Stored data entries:

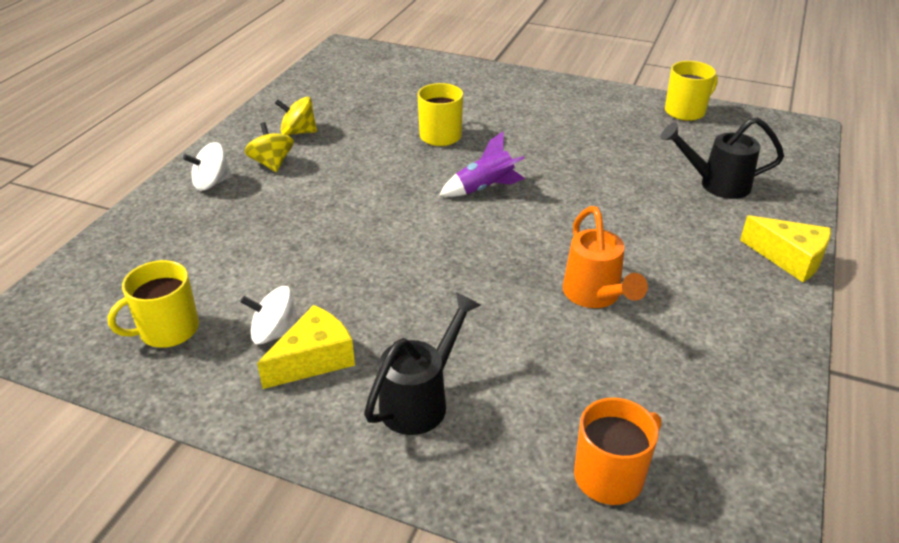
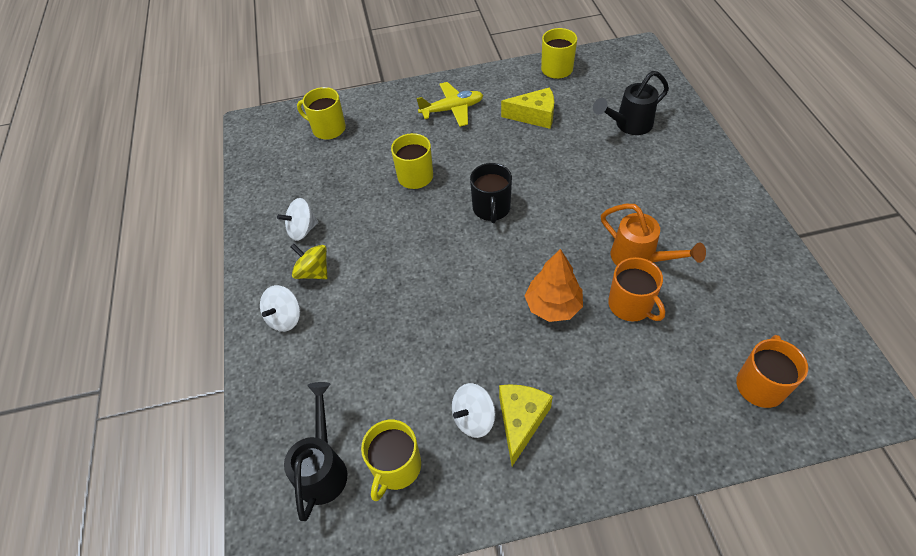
camera: 30 degrees left, 15 degrees up
(298, 132) = (302, 230): yellow spinning top -> white spinning top
(404, 74) = (328, 129): none -> yellow mug
(421, 399) = (615, 405): black watering can -> black watering can (323, 467)
(455, 289) = (553, 306): none -> orange tree
(484, 188) = (491, 208): purple rocket -> black mug
(535, 102) = (452, 109): none -> yellow plane
(539, 328) = (630, 305): none -> orange mug
(789, 258) = (716, 164): yellow cheese -> yellow cheese (534, 116)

## DIRECTIONS
What you return must match the data above exactly, with no images included.

## TASK ANSWER
camera: 30 degrees left, 15 degrees up
(298, 132) = (302, 230): yellow spinning top -> white spinning top
(404, 74) = (328, 129): none -> yellow mug
(421, 399) = (615, 405): black watering can -> black watering can (323, 467)
(455, 289) = (553, 306): none -> orange tree
(484, 188) = (491, 208): purple rocket -> black mug
(535, 102) = (452, 109): none -> yellow plane
(539, 328) = (630, 305): none -> orange mug
(789, 258) = (716, 164): yellow cheese -> yellow cheese (534, 116)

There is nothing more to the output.